=== Work order ===
Every line in the entries that holds "AUDIO" should be identified and copied.
----
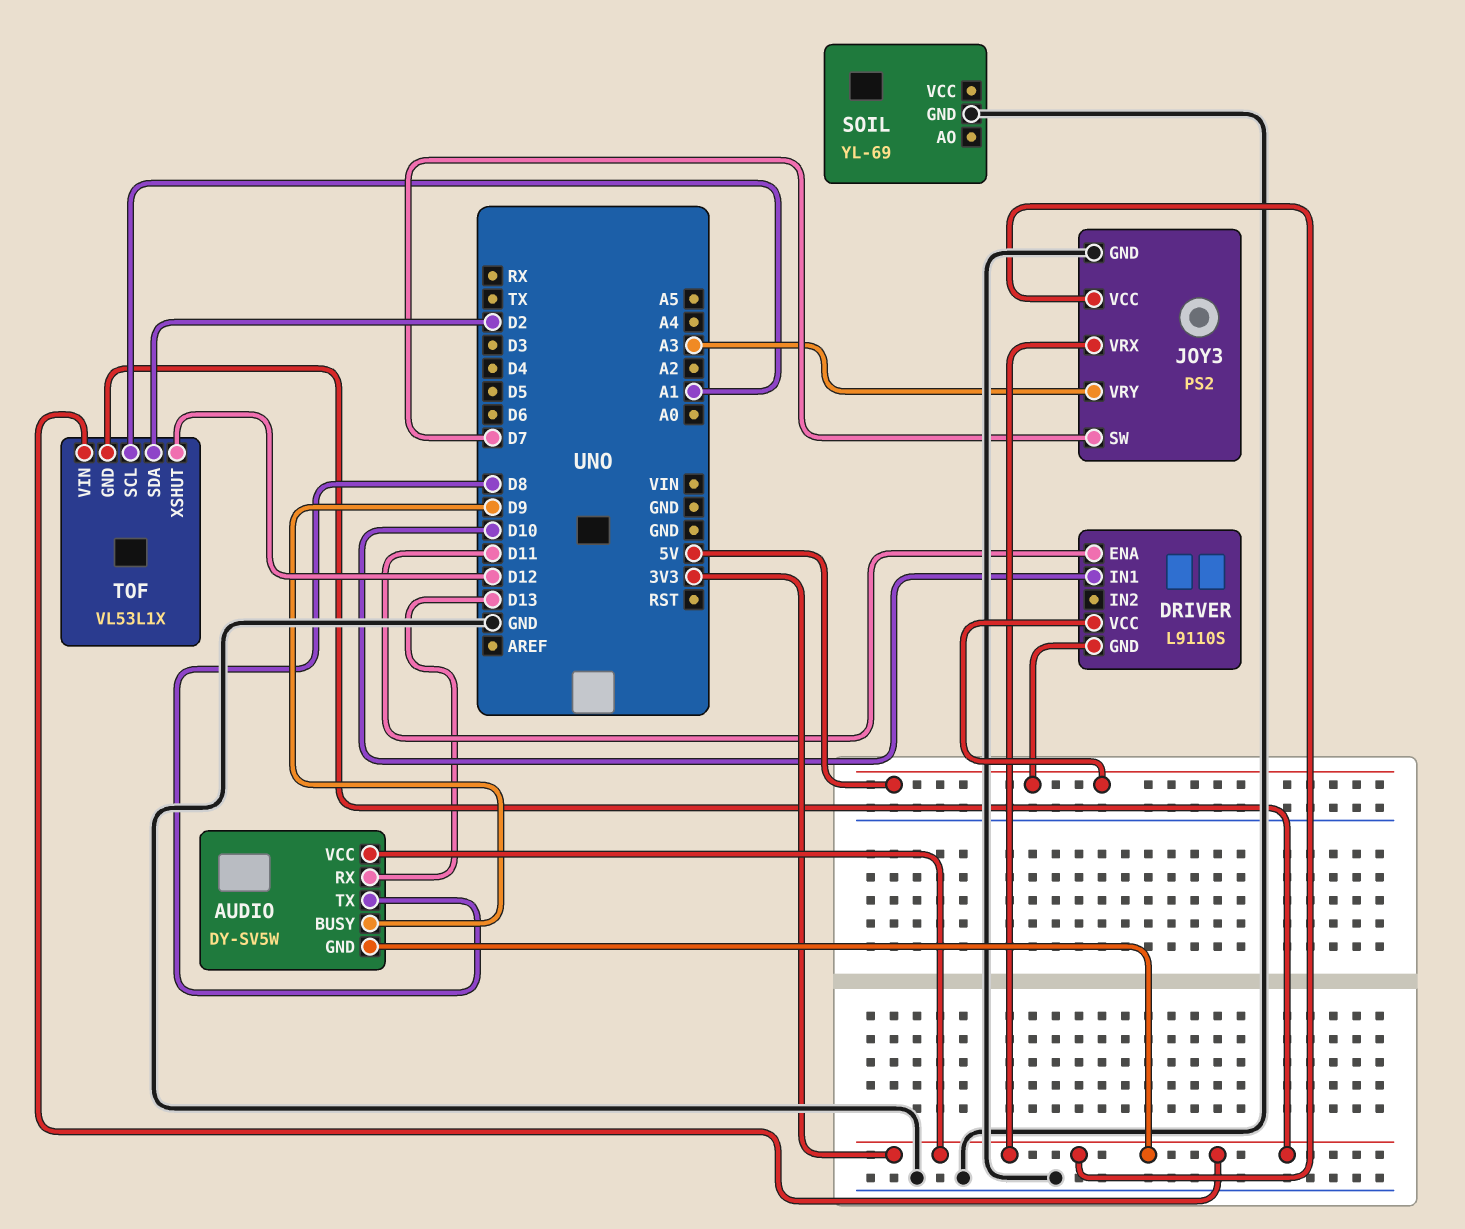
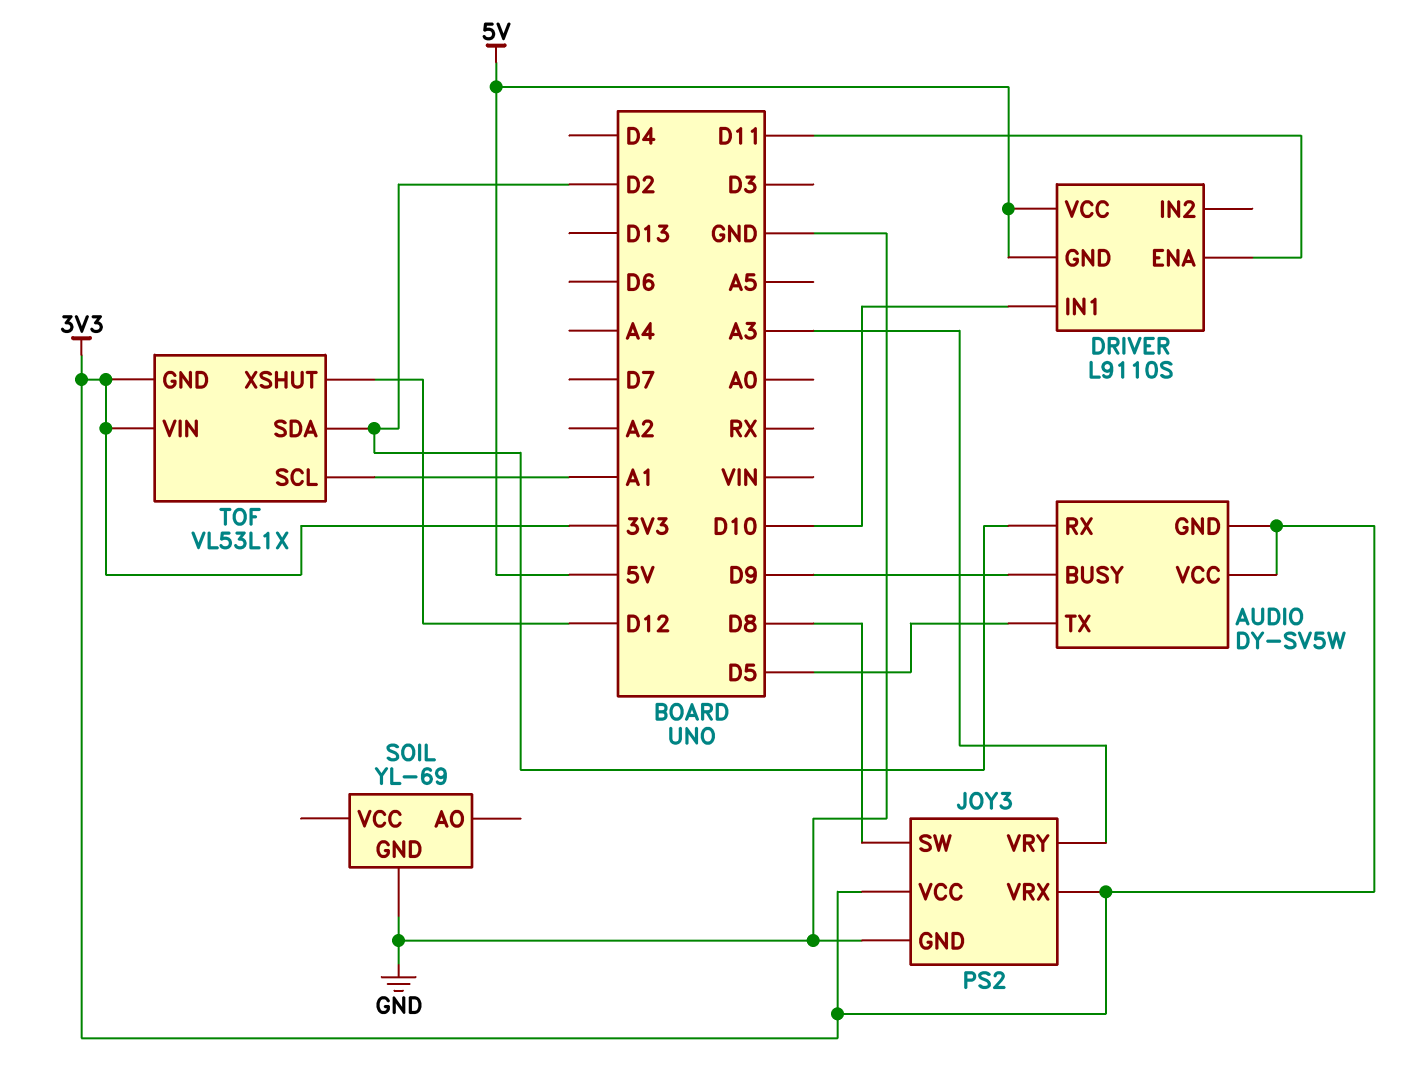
AUDIO pin RX: D13 -> D2
AUDIO pin TX: D8 -> D5
JOY3 pin SW: D7 -> D8

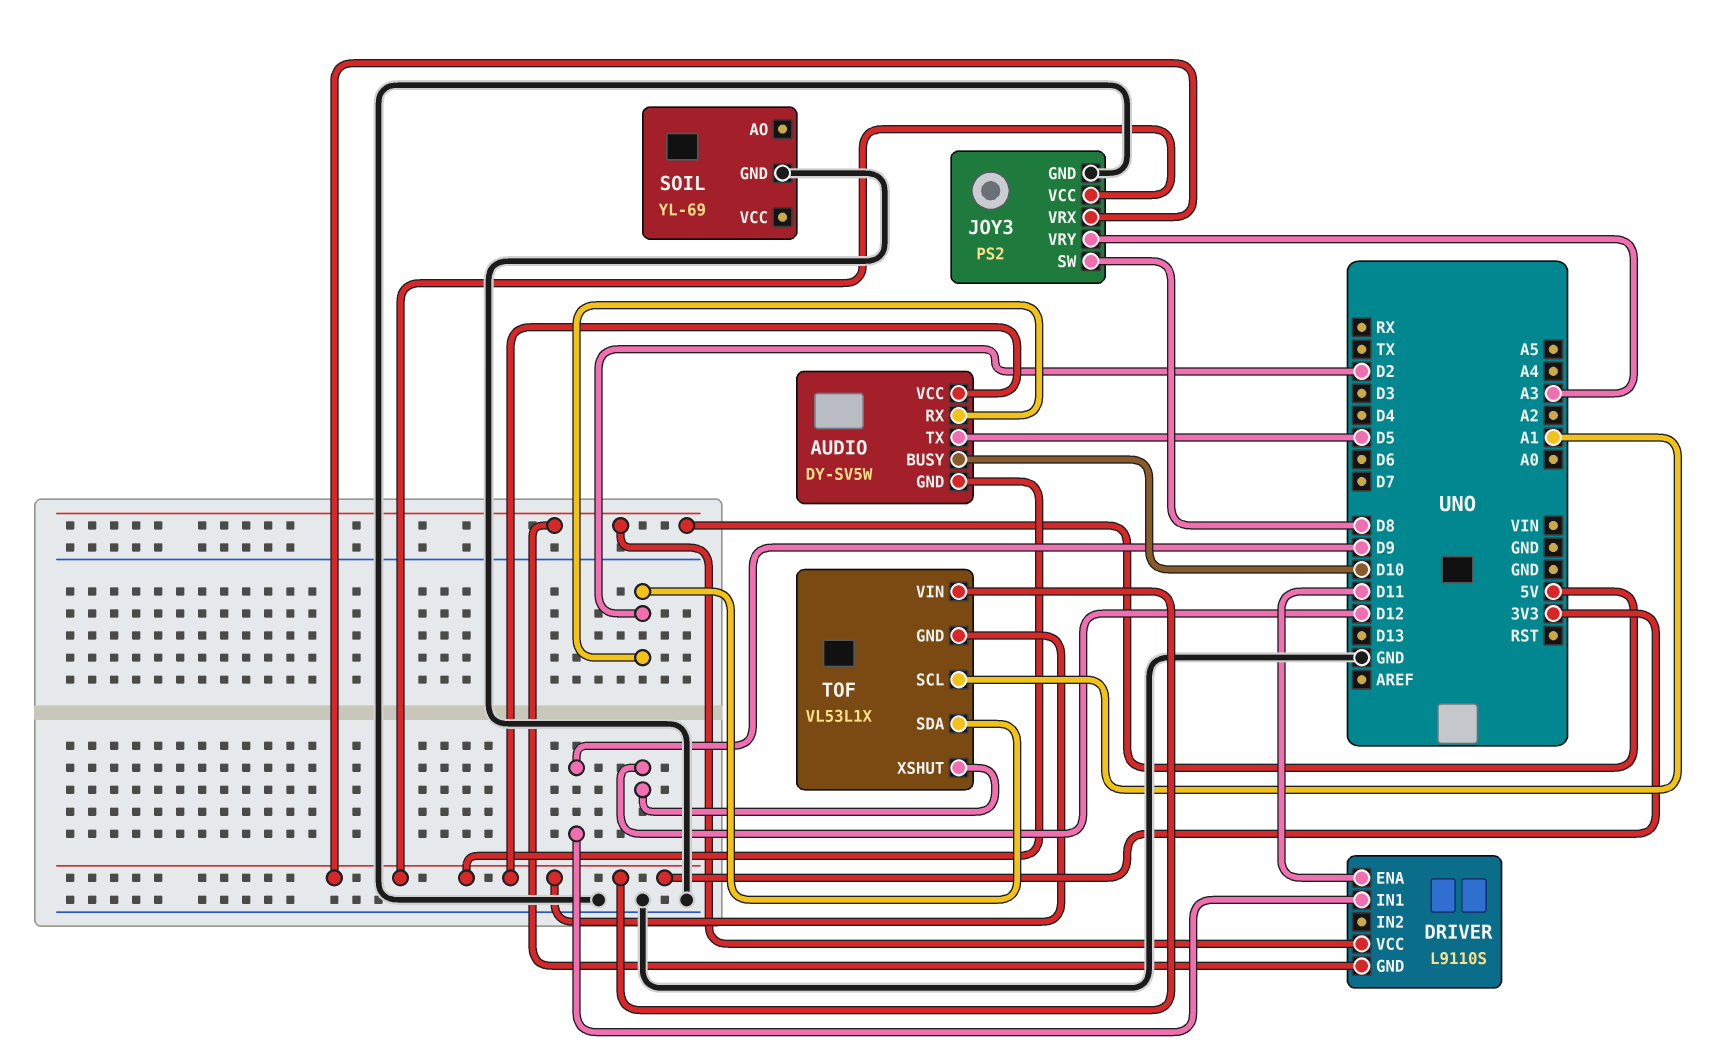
AUDIO pin BUSY: D9 -> D10
DRIVER pin IN1: D10 -> D9

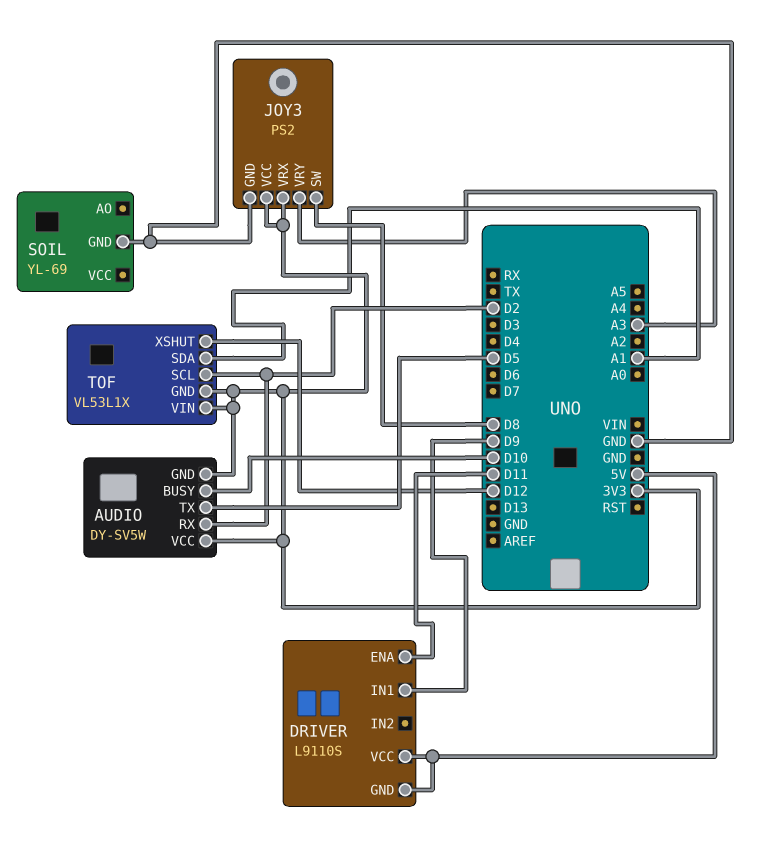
TOF pin SCL: A1 -> D2
TOF pin SDA: D2 -> A1

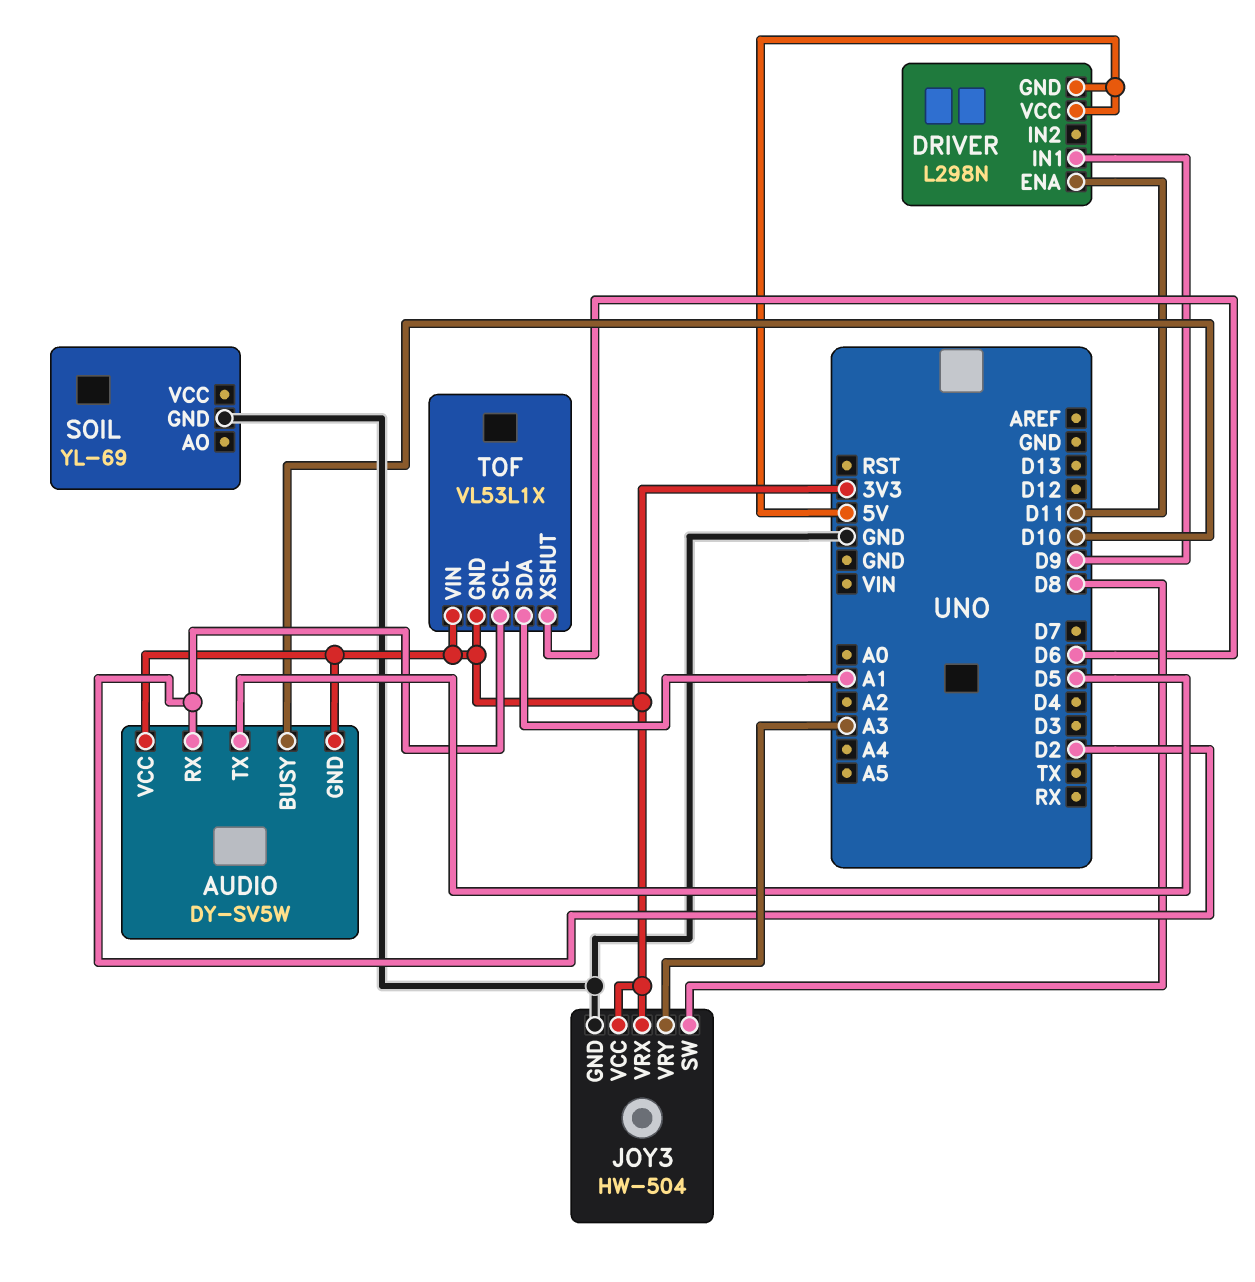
DRIVER: L9110S -> L298N
JOY3: PS2 -> HW-504
TOF pin XSHUT: D12 -> D6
----
=== Solution ===
AUDIO pin RX: D13 -> D2
AUDIO pin TX: D8 -> D5
AUDIO pin BUSY: D9 -> D10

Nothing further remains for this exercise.